TASK INSTRUCTIONS :: In the listing that follows, the lines starting at the one containing "mancuerna (amarillo) [244" and ending at the one containing "manzana (amarillo) [420" are to be returned exactly, both boundary lines included, and no others.

EXTRACTED MATERIAL ::
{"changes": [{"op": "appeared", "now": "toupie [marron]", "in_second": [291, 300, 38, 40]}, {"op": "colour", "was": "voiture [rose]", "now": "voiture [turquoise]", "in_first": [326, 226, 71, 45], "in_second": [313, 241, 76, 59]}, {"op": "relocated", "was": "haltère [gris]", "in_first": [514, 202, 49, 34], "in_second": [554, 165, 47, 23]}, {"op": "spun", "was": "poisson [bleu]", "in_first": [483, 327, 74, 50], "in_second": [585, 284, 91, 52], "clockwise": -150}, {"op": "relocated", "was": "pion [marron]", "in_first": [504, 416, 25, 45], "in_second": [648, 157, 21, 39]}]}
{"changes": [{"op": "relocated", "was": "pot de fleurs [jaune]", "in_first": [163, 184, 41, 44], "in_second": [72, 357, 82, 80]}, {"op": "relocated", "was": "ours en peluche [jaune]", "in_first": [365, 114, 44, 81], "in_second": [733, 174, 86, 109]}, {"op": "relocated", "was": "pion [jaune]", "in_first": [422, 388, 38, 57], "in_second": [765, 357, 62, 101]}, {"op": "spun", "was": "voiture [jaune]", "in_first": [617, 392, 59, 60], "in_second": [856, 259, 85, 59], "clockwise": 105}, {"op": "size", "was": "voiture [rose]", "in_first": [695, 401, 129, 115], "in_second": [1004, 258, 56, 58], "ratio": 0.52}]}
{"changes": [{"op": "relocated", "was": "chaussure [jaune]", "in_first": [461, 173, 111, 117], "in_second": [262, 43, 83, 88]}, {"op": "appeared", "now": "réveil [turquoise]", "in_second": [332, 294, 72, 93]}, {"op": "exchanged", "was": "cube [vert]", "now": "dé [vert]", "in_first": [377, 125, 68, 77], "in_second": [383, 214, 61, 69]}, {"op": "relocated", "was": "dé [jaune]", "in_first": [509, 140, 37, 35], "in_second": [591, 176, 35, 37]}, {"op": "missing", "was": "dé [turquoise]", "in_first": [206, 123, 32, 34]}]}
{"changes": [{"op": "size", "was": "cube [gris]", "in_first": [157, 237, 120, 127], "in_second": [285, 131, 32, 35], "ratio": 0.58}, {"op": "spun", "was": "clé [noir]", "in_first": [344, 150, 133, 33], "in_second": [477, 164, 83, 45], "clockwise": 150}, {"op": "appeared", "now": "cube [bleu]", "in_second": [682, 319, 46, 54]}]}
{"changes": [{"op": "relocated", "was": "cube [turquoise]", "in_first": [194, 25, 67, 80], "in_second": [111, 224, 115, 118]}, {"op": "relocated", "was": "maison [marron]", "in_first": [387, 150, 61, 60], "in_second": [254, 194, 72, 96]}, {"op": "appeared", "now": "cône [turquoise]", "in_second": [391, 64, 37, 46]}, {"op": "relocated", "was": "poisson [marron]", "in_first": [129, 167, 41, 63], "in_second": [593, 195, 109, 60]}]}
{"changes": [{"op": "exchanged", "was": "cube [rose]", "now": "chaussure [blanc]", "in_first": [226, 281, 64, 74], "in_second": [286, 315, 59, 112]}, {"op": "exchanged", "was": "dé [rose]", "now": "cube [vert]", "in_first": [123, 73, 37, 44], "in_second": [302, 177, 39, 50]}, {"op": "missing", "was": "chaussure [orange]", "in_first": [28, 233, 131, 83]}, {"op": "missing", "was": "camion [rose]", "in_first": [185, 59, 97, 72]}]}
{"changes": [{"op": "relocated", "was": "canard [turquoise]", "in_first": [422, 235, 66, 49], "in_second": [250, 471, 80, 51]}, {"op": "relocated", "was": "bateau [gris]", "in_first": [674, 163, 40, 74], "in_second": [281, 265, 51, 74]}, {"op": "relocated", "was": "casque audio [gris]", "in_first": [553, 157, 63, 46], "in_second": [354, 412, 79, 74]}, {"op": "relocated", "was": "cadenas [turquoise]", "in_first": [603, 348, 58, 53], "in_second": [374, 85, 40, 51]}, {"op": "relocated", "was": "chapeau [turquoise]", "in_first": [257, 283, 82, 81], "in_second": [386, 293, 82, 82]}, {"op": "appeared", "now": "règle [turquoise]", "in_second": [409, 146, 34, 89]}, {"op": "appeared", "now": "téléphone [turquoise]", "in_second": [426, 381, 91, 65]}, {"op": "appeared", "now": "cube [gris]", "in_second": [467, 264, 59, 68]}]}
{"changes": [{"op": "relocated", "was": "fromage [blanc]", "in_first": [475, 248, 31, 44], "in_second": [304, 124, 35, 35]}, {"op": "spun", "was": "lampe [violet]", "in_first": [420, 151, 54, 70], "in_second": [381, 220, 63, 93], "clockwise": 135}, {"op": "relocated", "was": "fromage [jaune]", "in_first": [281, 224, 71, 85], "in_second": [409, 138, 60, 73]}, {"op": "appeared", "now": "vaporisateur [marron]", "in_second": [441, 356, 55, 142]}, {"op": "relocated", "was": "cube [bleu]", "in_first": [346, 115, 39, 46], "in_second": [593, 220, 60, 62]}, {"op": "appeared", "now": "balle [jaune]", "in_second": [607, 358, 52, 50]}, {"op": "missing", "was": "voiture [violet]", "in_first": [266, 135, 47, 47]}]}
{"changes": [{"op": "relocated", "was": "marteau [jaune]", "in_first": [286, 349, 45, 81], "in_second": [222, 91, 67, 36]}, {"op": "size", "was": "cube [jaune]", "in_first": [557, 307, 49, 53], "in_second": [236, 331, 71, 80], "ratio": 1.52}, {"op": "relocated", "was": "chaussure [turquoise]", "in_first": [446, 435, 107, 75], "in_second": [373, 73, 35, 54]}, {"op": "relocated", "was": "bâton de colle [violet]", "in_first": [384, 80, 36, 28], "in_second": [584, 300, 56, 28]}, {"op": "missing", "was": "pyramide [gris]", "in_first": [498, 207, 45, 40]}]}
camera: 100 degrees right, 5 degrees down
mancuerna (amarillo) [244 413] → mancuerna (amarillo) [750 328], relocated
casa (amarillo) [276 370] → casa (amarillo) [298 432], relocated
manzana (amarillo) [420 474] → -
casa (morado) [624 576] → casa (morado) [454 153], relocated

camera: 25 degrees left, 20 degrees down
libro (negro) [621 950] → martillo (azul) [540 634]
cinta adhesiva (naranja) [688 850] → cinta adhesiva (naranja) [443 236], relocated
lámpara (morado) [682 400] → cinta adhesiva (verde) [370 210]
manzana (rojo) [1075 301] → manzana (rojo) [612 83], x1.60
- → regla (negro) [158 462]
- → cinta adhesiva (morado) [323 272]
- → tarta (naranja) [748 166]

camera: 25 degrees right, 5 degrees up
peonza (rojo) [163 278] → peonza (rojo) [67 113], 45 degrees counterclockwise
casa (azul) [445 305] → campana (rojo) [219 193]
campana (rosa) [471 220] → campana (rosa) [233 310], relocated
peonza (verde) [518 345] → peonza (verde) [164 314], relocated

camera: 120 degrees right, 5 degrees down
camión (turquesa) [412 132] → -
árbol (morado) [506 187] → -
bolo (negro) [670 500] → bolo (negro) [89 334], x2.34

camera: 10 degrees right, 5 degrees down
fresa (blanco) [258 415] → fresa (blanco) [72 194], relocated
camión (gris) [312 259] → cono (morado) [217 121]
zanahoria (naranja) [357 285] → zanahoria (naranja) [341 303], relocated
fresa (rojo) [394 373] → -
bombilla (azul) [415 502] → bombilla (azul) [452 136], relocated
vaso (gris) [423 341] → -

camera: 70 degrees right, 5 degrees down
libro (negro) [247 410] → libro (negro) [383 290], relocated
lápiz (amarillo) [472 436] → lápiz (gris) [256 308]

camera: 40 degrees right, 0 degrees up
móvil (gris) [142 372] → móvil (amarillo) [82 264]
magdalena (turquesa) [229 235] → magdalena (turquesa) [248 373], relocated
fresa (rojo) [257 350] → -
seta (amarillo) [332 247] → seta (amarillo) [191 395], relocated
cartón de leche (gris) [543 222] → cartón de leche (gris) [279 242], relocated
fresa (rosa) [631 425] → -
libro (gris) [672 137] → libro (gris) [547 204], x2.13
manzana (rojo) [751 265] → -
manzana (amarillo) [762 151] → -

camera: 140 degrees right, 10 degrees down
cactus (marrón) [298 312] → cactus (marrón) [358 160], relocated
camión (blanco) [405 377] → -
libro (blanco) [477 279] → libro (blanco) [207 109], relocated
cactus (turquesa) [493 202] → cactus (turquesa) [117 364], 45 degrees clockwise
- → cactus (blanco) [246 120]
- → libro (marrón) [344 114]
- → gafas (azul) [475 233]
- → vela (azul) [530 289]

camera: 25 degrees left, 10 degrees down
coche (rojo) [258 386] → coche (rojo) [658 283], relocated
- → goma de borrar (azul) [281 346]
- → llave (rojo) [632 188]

OUTPUT BELOW ::
mancuerna (amarillo) [244 413] → mancuerna (amarillo) [750 328], relocated
casa (amarillo) [276 370] → casa (amarillo) [298 432], relocated
manzana (amarillo) [420 474] → -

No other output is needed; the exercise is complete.